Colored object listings
◆ ◆ ◆ ◆ ◆ ◆ ◆

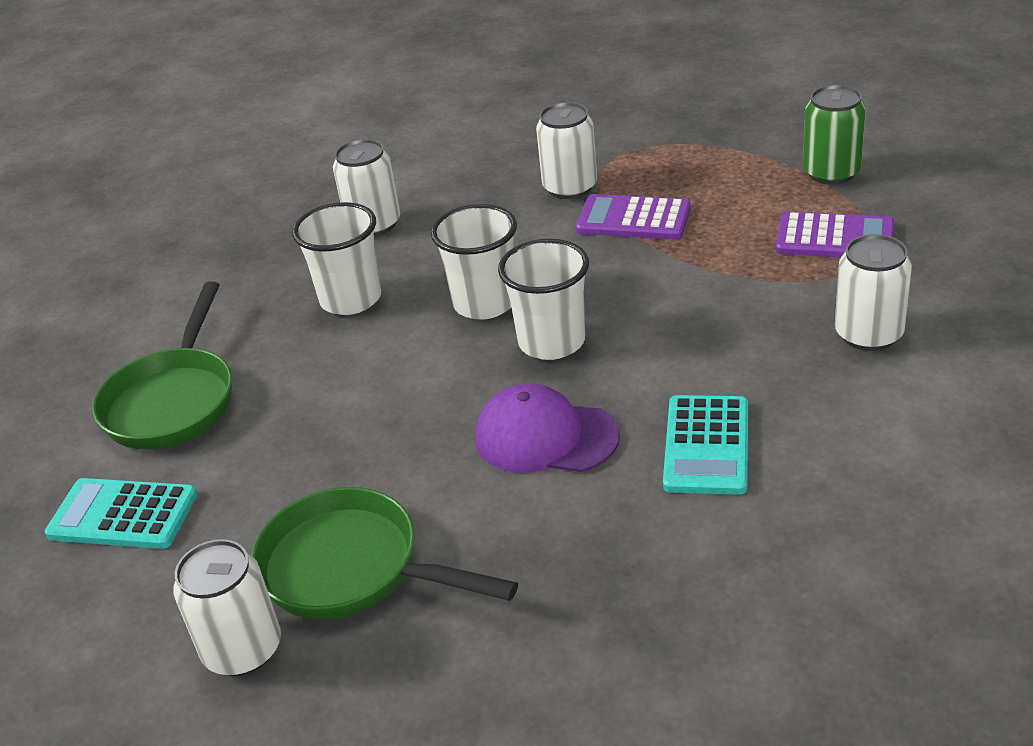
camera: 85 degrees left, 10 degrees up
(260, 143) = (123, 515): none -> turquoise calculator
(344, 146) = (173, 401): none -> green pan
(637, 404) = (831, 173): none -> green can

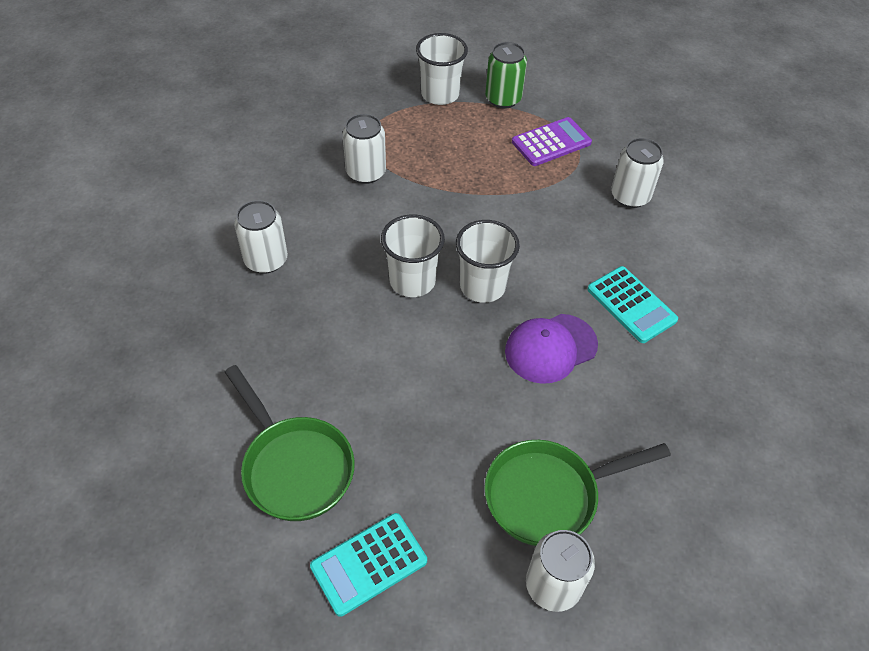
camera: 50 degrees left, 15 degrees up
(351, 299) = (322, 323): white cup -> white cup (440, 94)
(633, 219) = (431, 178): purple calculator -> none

◆ ◆ ◆ ◆ ◆ ◆ ◆

▸ **YOUR INSTRUCTIONS**
Without any pictures, please reproduce the full set of entries.

▸ **OUTPUT**
camera: 85 degrees left, 10 degrees up
(260, 143) = (123, 515): none -> turquoise calculator
(344, 146) = (173, 401): none -> green pan
(637, 404) = (831, 173): none -> green can

camera: 50 degrees left, 15 degrees up
(351, 299) = (322, 323): white cup -> white cup (440, 94)
(633, 219) = (431, 178): purple calculator -> none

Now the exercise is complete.